=== Section Start ===
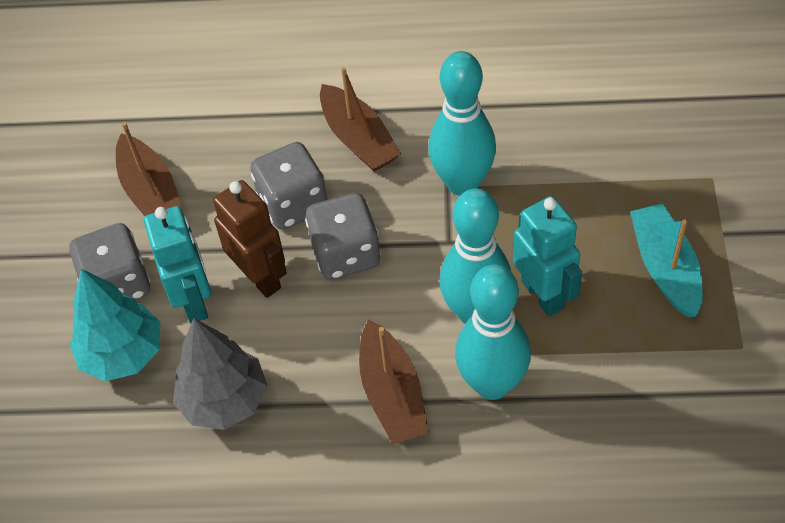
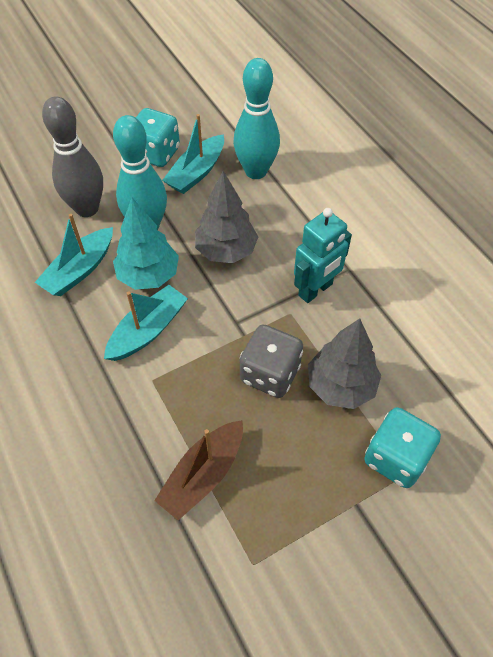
brown boat: 3 -> 1
brown robot: 1 -> 0
grey bowling pin: 0 -> 1
grey dice: 3 -> 1
grey tree: 1 -> 2
turquoise boat: 1 -> 3
turquoise bowling pin: 3 -> 2
turquoise dice: 0 -> 2
turquoise robot: 2 -> 1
=== Section End ===
• Task requirements: How many lines of the records contain the string "turquoise"? Respond with the number alone.

• Reply: 4